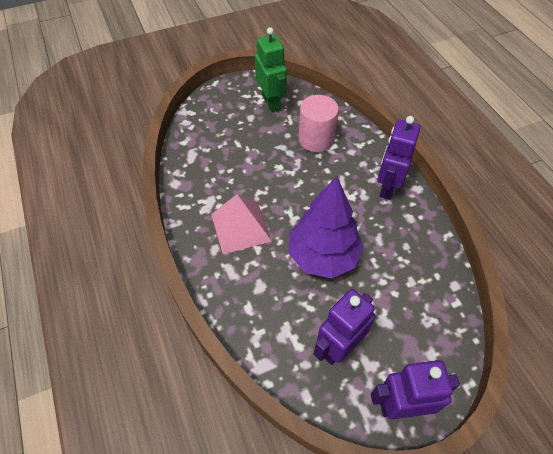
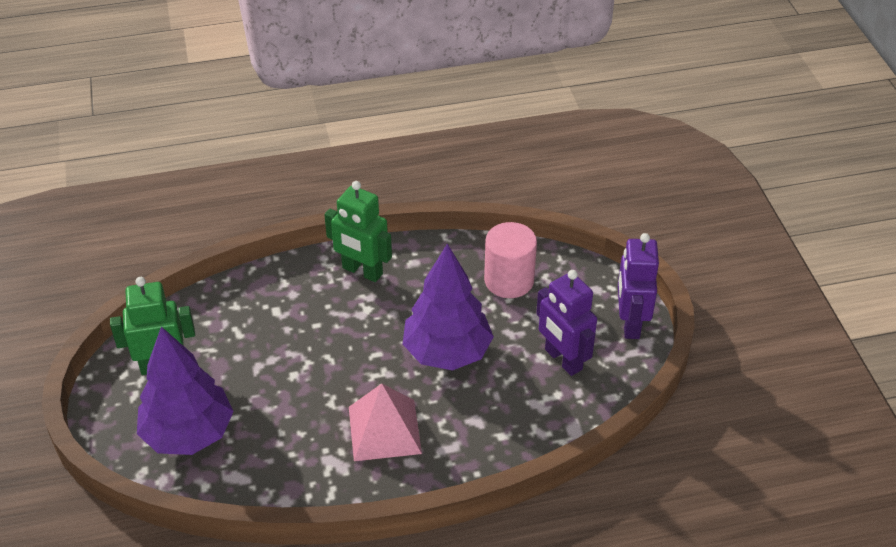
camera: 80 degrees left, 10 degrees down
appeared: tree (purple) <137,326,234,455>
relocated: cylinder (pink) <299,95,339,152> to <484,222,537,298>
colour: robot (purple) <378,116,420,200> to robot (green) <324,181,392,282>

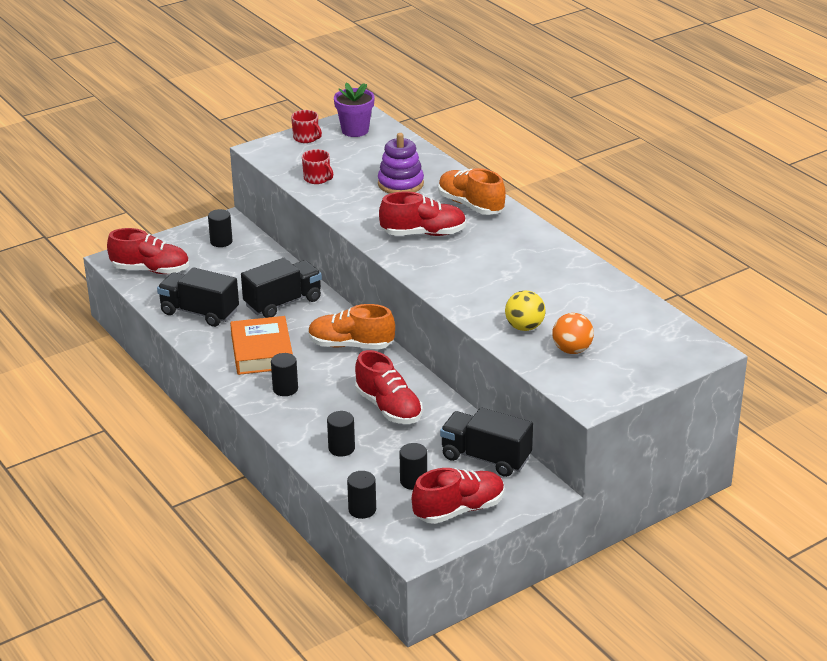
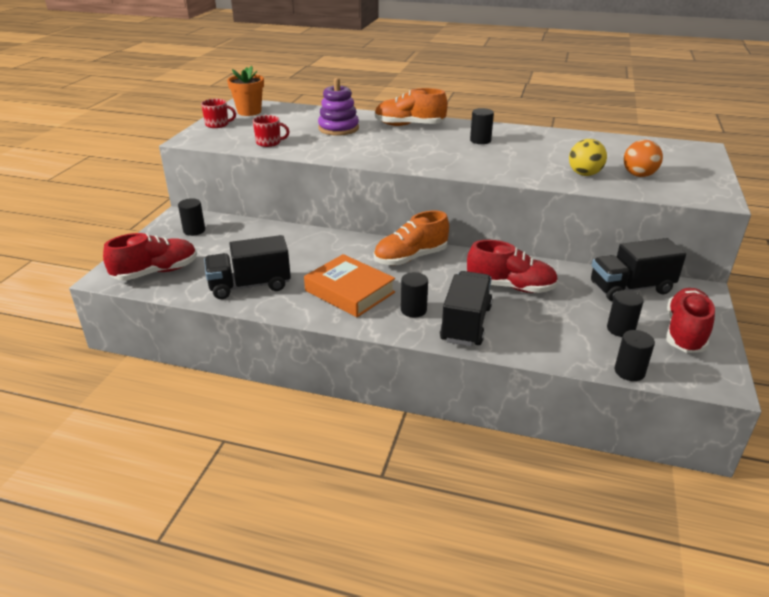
camera: 40 degrees left, 0 degrees up
missing: shoe (red) <379,192,467,236>
relocated: truck (black) <241,258,322,318> to <440,271,493,346>; cylinder (black) <327,411,355,457> to <470,108,494,144>
colour: flower pot (purple) <334,82,375,137> to flower pot (orange) <227,66,264,116>

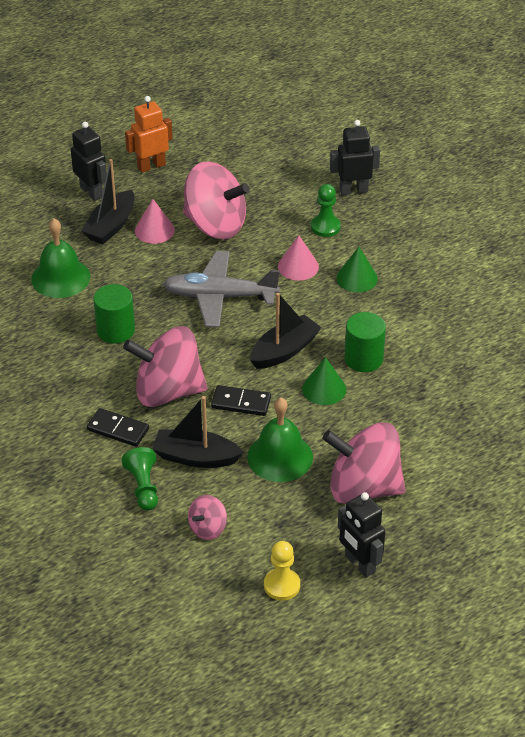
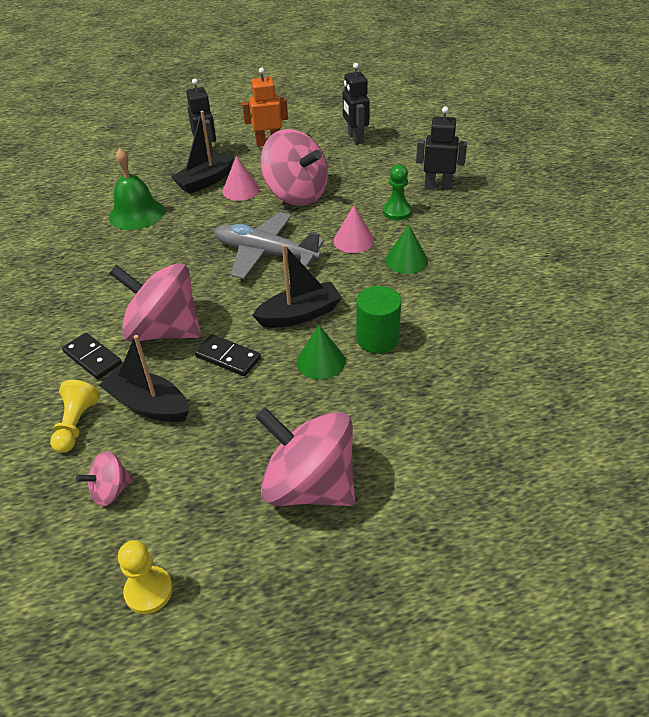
camera: 20 degrees right, 0 degrees up
missing: cylinder (green) <94,284,135,344>; bell (green) <247,397,313,482>
relocated: robot (black) <338,492,385,578> to <342,63,370,145>
colour: pawn (green) <122,447,158,510> to pawn (yellow) <50,380,100,453>

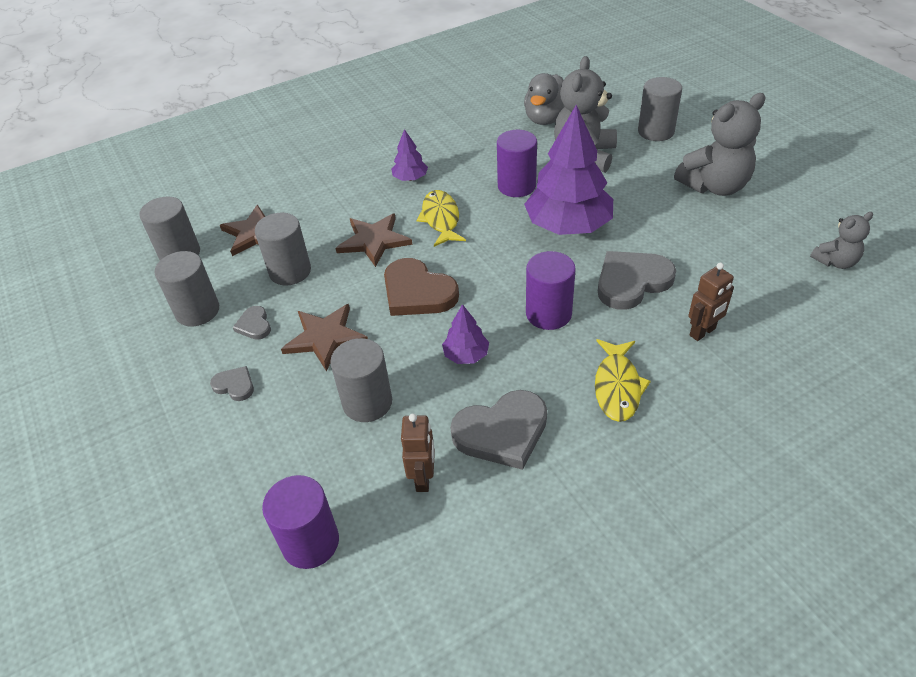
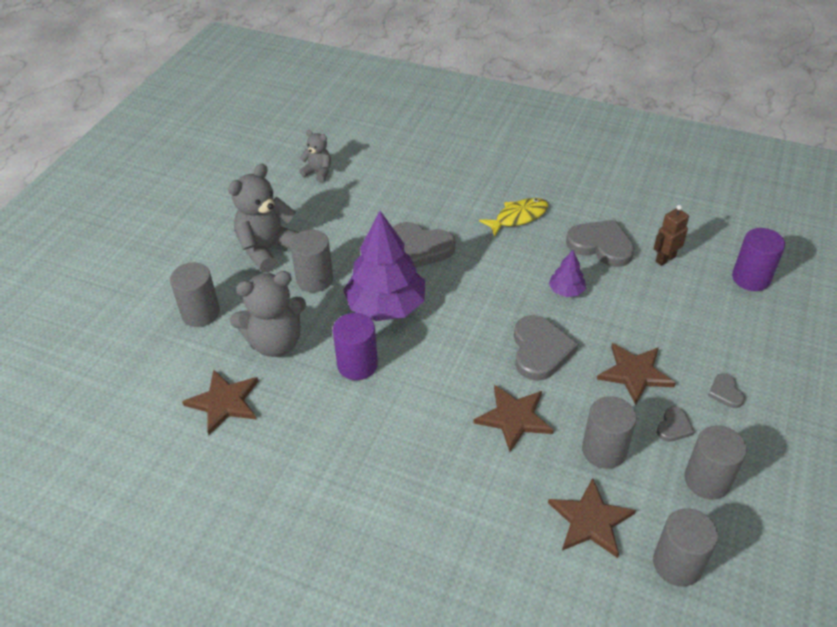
camera: 130 degrees left, 0 degrees up
missing: tree (purple) <391,129,428,181>; fish (yellow) <417,190,466,247>; cylinder (purple) <526,251,576,330>; robot (brown) <688,263,734,341>
relocated: cylinder (grey) <330,338,392,422> to <290,230,333,292>
exchanged: duck (grey) <524,73,565,125> to star (brown) <182,370,258,435>
colour: heart (brown) <384,258,459,316> to heart (grey) <514,315,578,381>
spun: teddy bear (grey) <674,93,766,196> = <228,163,299,273> 75 degrees counterclockwise

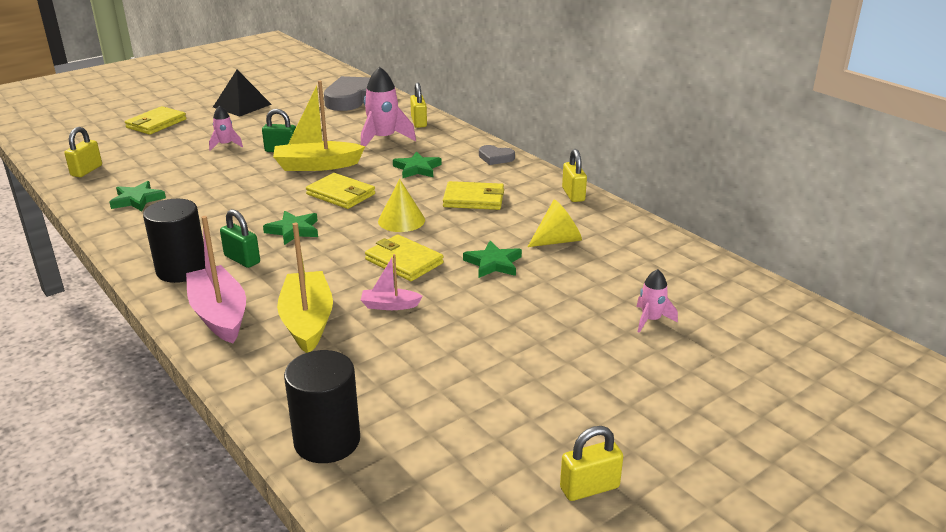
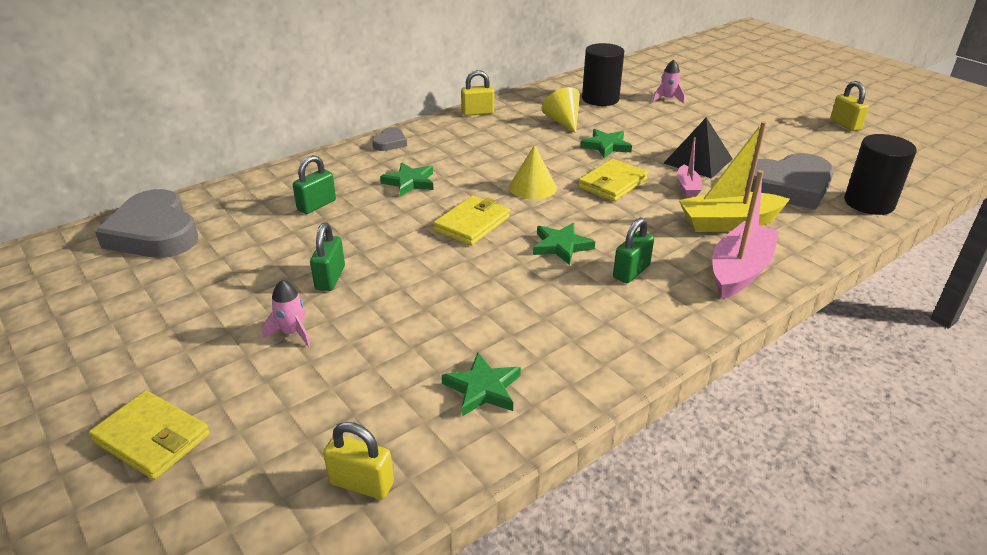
camera: 90 degrees left, 5 degrees up
missing: boat (yellow) <273,81,365,171>; padlock (yellow) <410,82,427,128>; wallet (yellow) <443,181,504,210>
appeared: heart (grey) <745,153,834,210>
relocated: pyramid (black) <213,70,272,117> to <663,117,733,179>; cylinder (black) <143,199,205,283> to <582,43,624,106>
exchanged: rocket (pink) <361,66,416,147> to padlock (green) <293,155,336,214>
spun: boat (pink) <186,216,246,343> = <712,170,779,299> 150 degrees clockwise

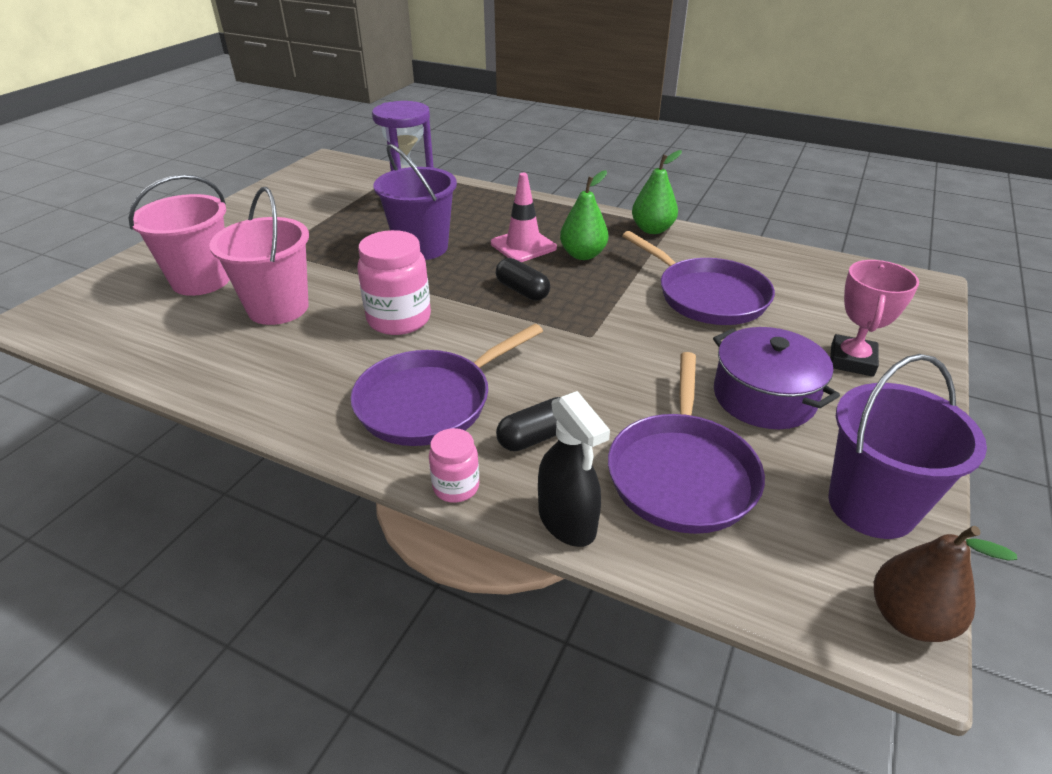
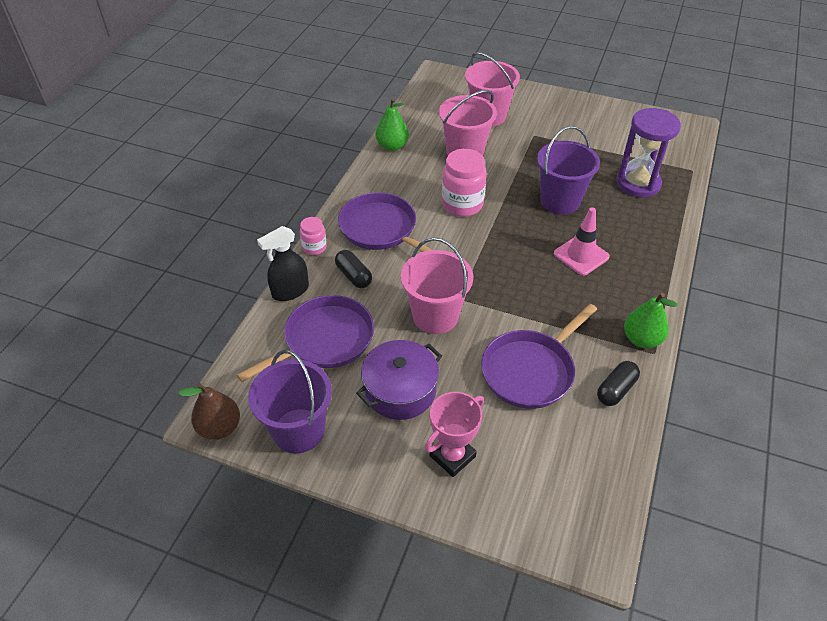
camera: 85 degrees right, 10 degrees up
appeared: bucket (pink) <401,238,473,334>
relocated: pear (green) <560,170,608,260> to <375,98,409,151>; capsule (black) <496,258,550,301> to <597,361,640,406>
spun: trophy (pink) <830,260,919,377> = <425,392,484,477> 60 degrees counterclockwise; pan (purple) <608,352,765,534> = <237,295,374,382> 135 degrees clockwise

■ **Exercise aim**: Please return exactly the lines above, from where the listing starts to the line holding "relocated: pyramid (black)", inclusive, with the pictures omitted.

■ **Exercise result**:
camera: 80 degrees left, 10 degrees down
appeared: tree (purple) <137,326,234,455>
relocated: cylinder (pink) <299,95,339,152> to <484,222,537,298>
colour: robot (purple) <378,116,420,200> to robot (green) <324,181,392,282>

camera: 40 degrees left, 0 degrees up
missing: shoe (red) <379,192,467,236>
relocated: truck (black) <241,258,322,318> to <440,271,493,346>; cylinder (black) <327,411,355,457> to <470,108,494,144>
colour: flower pot (purple) <334,82,375,137> to flower pot (orange) <227,66,264,116>

camera: 20 degrees right, 0 degrees up
missing: cylinder (green) <94,284,135,344>; bell (green) <247,397,313,482>
relocated: robot (black) <338,492,385,578> to <342,63,370,145>
colour: pawn (green) <122,447,158,510> to pawn (yellow) <50,380,100,453>

camera: 130 degrees left, 0 degrees up
missing: tree (purple) <391,129,428,181>; fish (yellow) <417,190,466,247>; cylinder (purple) <526,251,576,330>; robot (brown) <688,263,734,341>
relocated: cylinder (grey) <330,338,392,422> to <290,230,333,292>
exchanged: duck (grey) <524,73,565,125> to star (brown) <182,370,258,435>
colour: heart (brown) <384,258,459,316> to heart (grey) <514,315,578,381>
spun: teddy bear (grey) <674,93,766,196> = <228,163,299,273> 75 degrees counterclockwise

camera: 90 degrees left, 5 degrees up
missing: boat (yellow) <273,81,365,171>; padlock (yellow) <410,82,427,128>; wallet (yellow) <443,181,504,210>
appeared: heart (grey) <745,153,834,210>
relocated: pyramid (black) <213,70,272,117> to <663,117,733,179>; cylinder (black) <143,199,205,283> to <582,43,624,106>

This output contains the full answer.